- Task brief:
The entries are given below. Output each one unchanged.

(Stored items from a collection)

== == ==

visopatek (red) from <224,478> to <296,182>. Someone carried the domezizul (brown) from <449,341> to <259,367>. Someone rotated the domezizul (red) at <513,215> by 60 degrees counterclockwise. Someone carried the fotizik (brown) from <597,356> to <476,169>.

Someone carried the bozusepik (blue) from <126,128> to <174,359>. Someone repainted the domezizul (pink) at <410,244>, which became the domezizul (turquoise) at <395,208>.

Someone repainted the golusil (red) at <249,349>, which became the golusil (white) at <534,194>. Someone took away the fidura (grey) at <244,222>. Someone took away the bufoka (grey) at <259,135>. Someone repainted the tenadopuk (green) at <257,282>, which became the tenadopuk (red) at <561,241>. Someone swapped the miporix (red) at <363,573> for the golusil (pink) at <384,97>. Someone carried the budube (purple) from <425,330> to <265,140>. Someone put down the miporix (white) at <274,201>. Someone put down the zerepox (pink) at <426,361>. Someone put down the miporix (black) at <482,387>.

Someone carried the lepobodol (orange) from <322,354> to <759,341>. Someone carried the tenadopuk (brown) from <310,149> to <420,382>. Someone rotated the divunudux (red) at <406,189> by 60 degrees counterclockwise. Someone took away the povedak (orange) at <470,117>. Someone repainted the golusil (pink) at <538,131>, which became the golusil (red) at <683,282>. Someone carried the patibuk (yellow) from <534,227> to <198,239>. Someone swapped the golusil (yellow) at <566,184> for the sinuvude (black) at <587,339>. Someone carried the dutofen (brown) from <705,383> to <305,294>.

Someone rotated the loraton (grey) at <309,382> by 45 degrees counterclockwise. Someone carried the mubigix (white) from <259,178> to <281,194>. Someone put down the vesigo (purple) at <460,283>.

== == ==

- Exercise answer:
visopatek (red) from <224,478> to <296,182>. Someone carried the domezizul (brown) from <449,341> to <259,367>. Someone rotated the domezizul (red) at <513,215> by 60 degrees counterclockwise. Someone carried the fotizik (brown) from <597,356> to <476,169>.

Someone carried the bozusepik (blue) from <126,128> to <174,359>. Someone repainted the domezizul (pink) at <410,244>, which became the domezizul (turquoise) at <395,208>.

Someone repainted the golusil (red) at <249,349>, which became the golusil (white) at <534,194>. Someone took away the fidura (grey) at <244,222>. Someone took away the bufoka (grey) at <259,135>. Someone repainted the tenadopuk (green) at <257,282>, which became the tenadopuk (red) at <561,241>. Someone swapped the miporix (red) at <363,573> for the golusil (pink) at <384,97>. Someone carried the budube (purple) from <425,330> to <265,140>. Someone put down the miporix (white) at <274,201>. Someone put down the zerepox (pink) at <426,361>. Someone put down the miporix (black) at <482,387>.

Someone carried the lepobodol (orange) from <322,354> to <759,341>. Someone carried the tenadopuk (brown) from <310,149> to <420,382>. Someone rotated the divunudux (red) at <406,189> by 60 degrees counterclockwise. Someone took away the povedak (orange) at <470,117>. Someone repainted the golusil (pink) at <538,131>, which became the golusil (red) at <683,282>. Someone carried the patibuk (yellow) from <534,227> to <198,239>. Someone swapped the golusil (yellow) at <566,184> for the sinuvude (black) at <587,339>. Someone carried the dutofen (brown) from <705,383> to <305,294>.

Someone rotated the loraton (grey) at <309,382> by 45 degrees counterclockwise. Someone carried the mubigix (white) from <259,178> to <281,194>. Someone put down the vesigo (purple) at <460,283>.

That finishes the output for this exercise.